> [Instructions for the task]: Read through the data and count the lines that contain the string "cyan"; give only the result.

BEGIN Material for this task

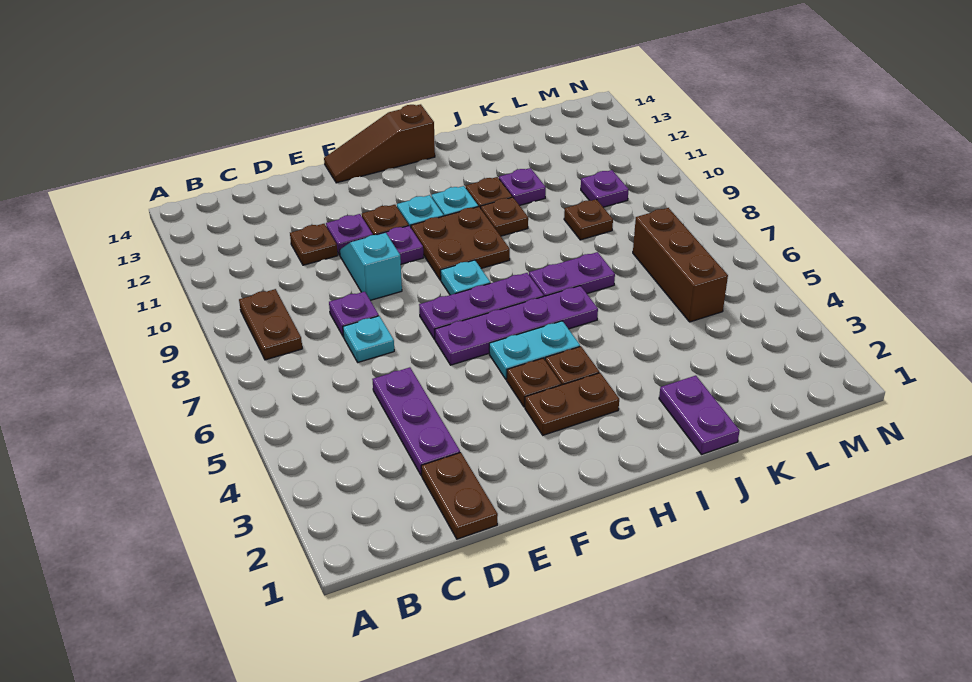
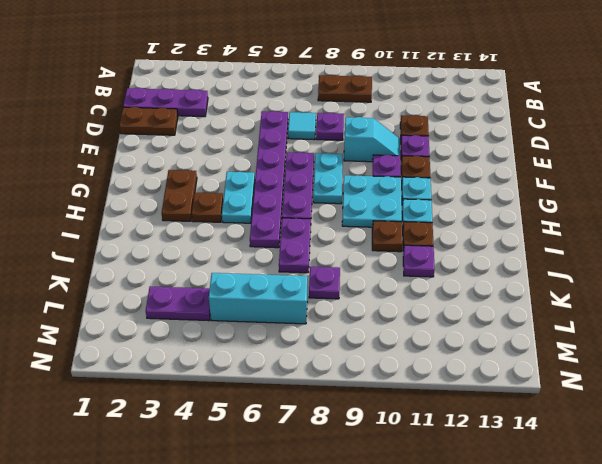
purple plate D3:D5 level 1 -> purple plate C1:C3 level 1
cyan plate D7 level 1 -> cyan tile D7 level 1
purple plate F6:I6 level 1 -> purple plate D6:I6 level 1
brown slope F14:H14 level 1 top H -> none
brown plate G4 level 1 -> none
cyan plate G8 level 1 -> cyan plate F8:G8 level 1
brown plate G9:H10 level 1 -> cyan plate G9:H10 level 1
purple plate J1:J2 level 1 -> purple plate L3:L4 level 1
brown plate K9 level 1 -> none
brown brick L5:L7 level 1 -> cyan brick L5:L7 level 1
purple plate L10 level 1 -> purple plate K8 level 1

END Material for this task

> [Result of the task]: 4